— What you should do —
Using the records below, transcribe word for word the stretch from the line that contains "cyan brick B2:B3" through the line that contains "tan brick F3:F5 level 1 -> none", both end lines included, and nothing else.
------ Data to process
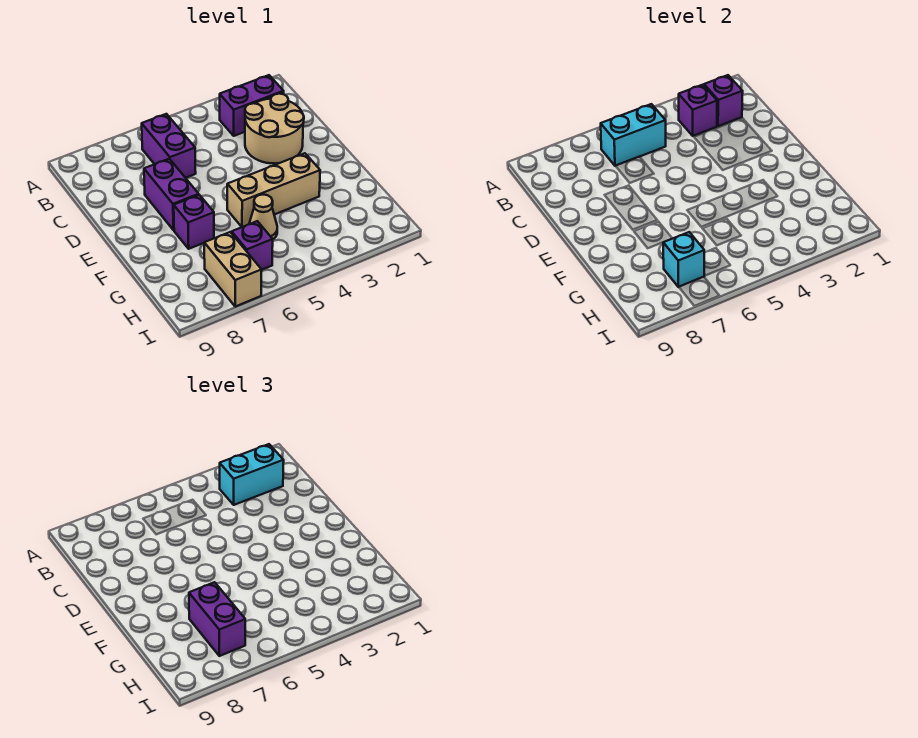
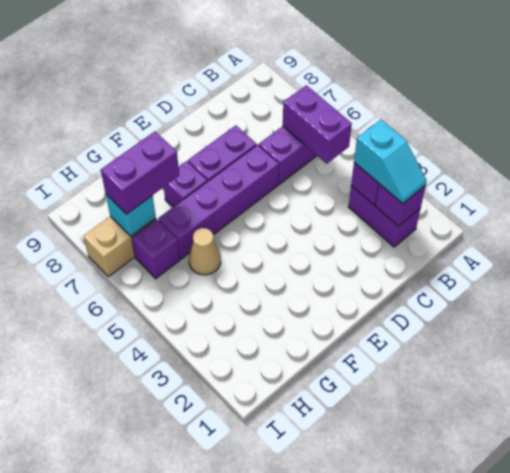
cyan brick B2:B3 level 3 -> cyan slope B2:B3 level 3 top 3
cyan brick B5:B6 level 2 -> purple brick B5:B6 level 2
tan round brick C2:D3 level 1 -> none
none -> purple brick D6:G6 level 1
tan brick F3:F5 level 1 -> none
------------
------ Data to process
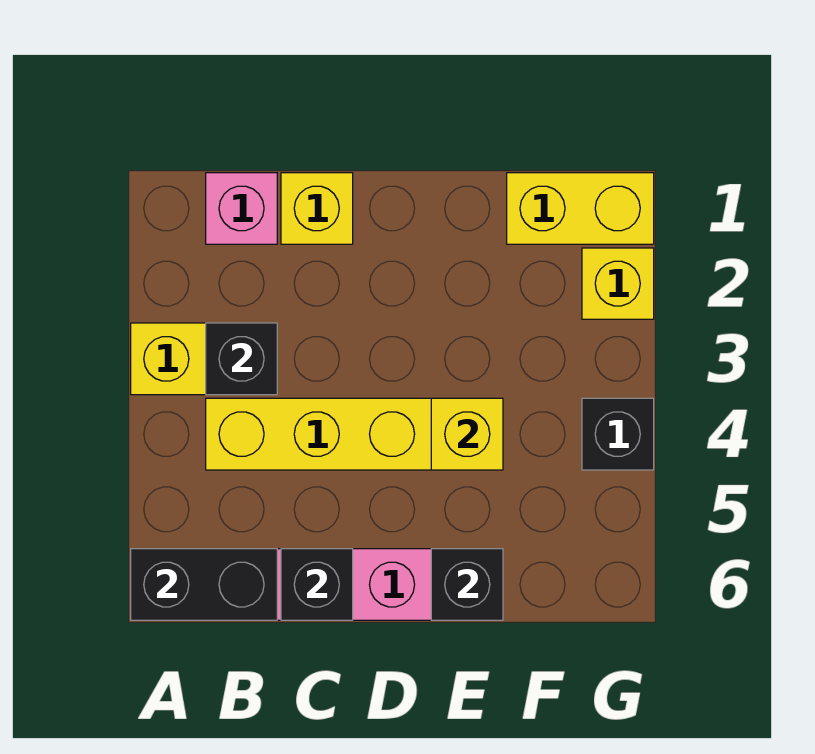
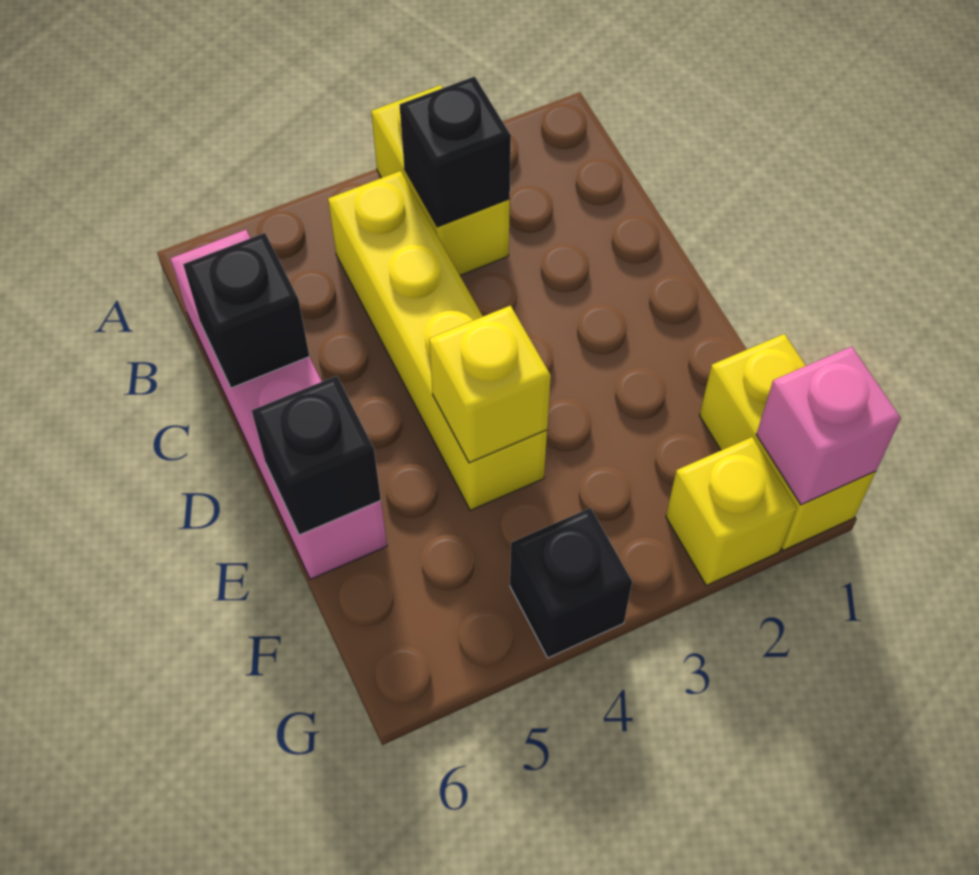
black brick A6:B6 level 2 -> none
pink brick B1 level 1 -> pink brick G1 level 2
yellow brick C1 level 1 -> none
------------
------ Data to process
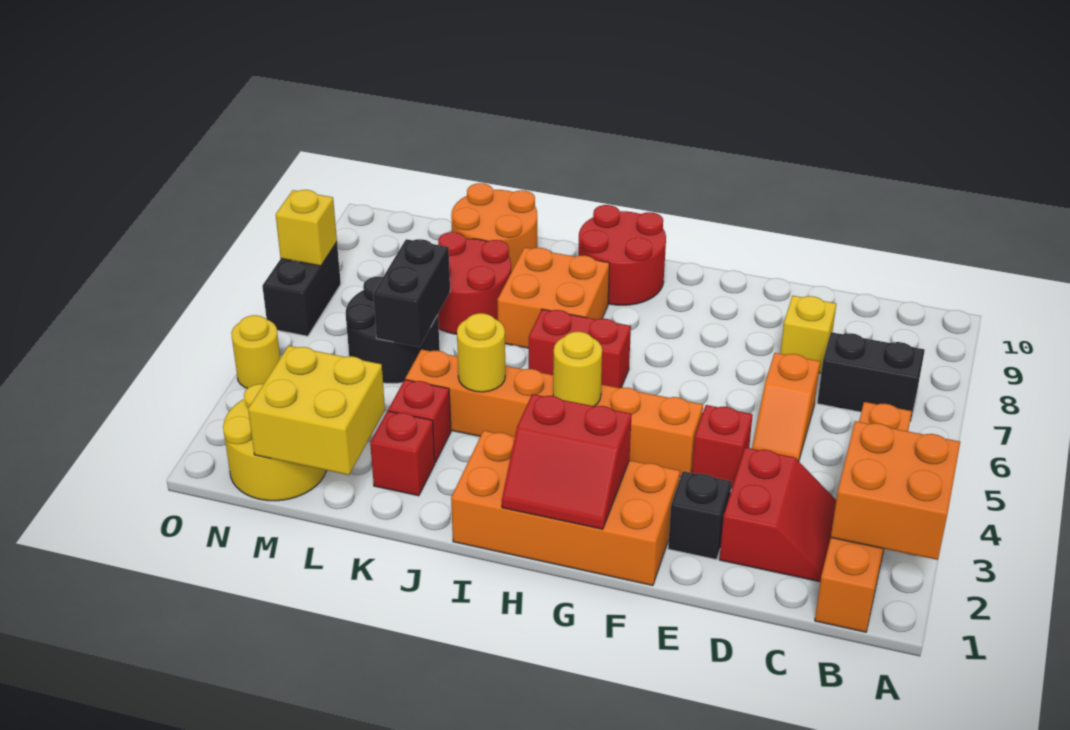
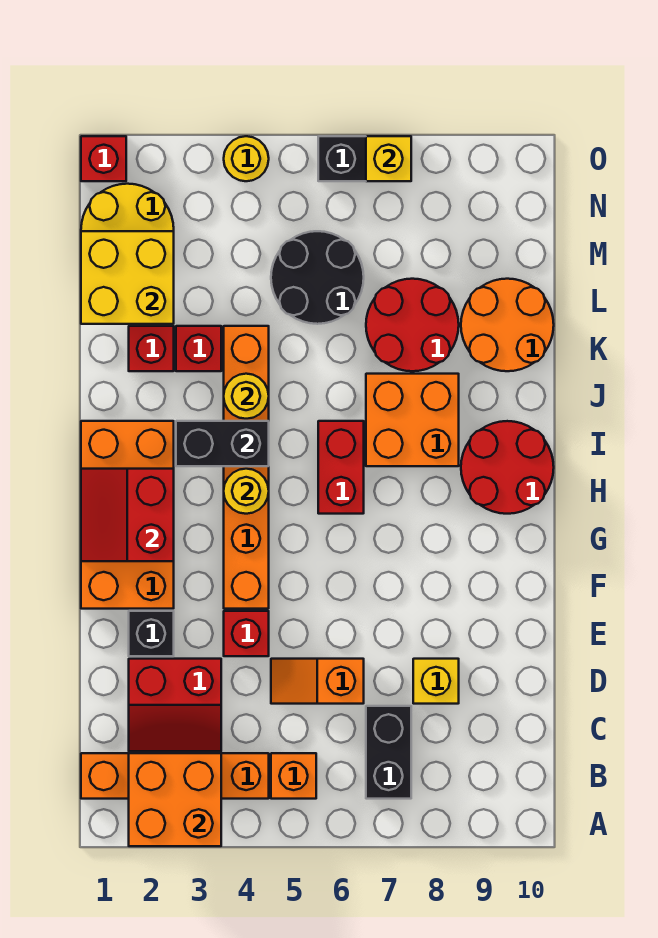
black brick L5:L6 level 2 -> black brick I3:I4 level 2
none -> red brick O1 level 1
------------
— Result of this exercise —
cyan brick B2:B3 level 3 -> cyan slope B2:B3 level 3 top 3
cyan brick B5:B6 level 2 -> purple brick B5:B6 level 2
tan round brick C2:D3 level 1 -> none
none -> purple brick D6:G6 level 1
tan brick F3:F5 level 1 -> none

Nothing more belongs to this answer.